BEGIN
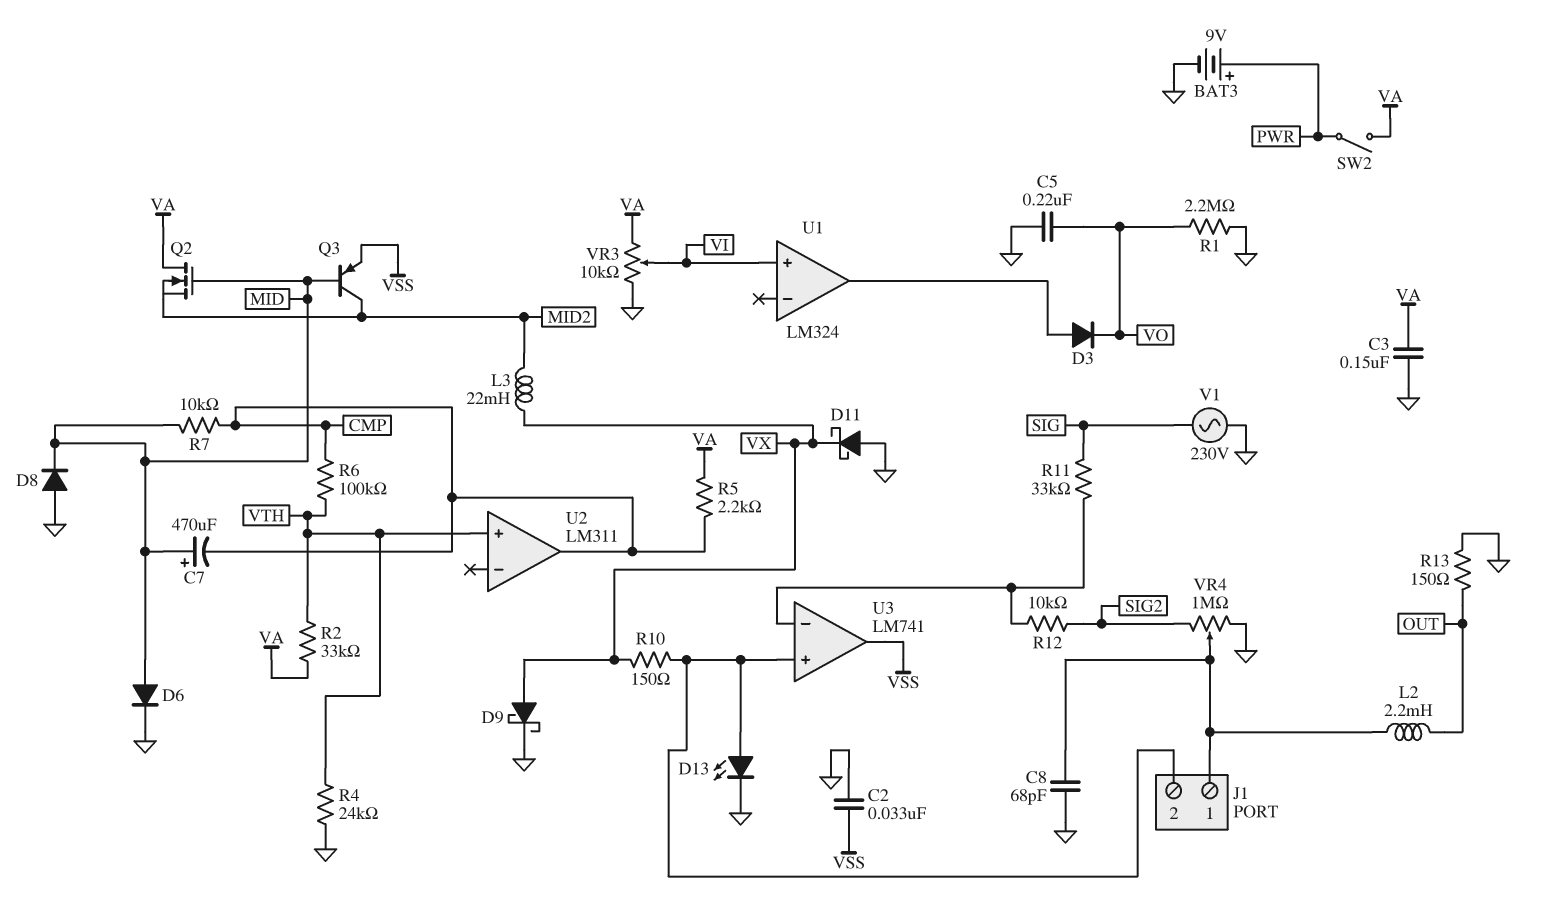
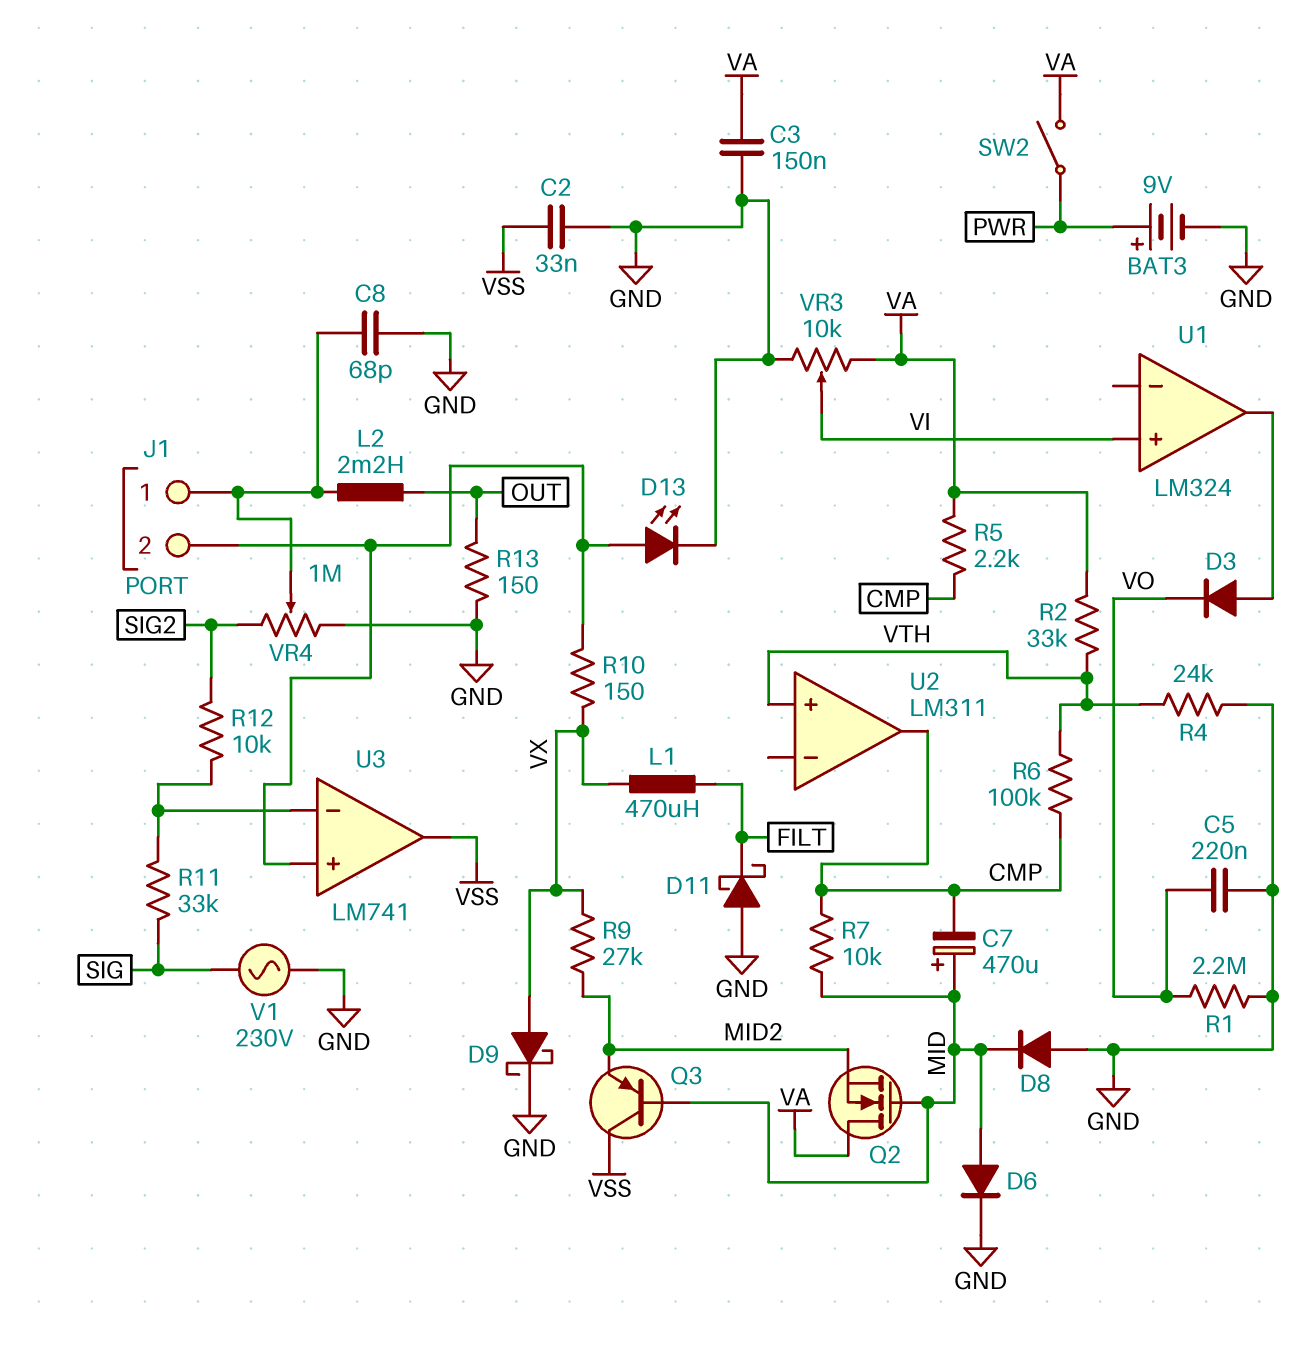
D11: schottky (A GND, K VX) -> schottky (A GND, K FILT)
L1: none -> 470uH (FILT, VX)
L3: 22mH (MID2, VX) -> none
Q3: PNP (B MID, C MID2, E VSS) -> PNP (B MID, C VSS, E MID2)
R9: none -> 27k (MID2, VX)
END
> **WHAT THE TASK ASKS**
Restate each line of the records exactly; pictures do not belong in the copy.

> **TASK RESPONSE**
D11: schottky (A GND, K VX) -> schottky (A GND, K FILT)
L1: none -> 470uH (FILT, VX)
L3: 22mH (MID2, VX) -> none
Q3: PNP (B MID, C MID2, E VSS) -> PNP (B MID, C VSS, E MID2)
R9: none -> 27k (MID2, VX)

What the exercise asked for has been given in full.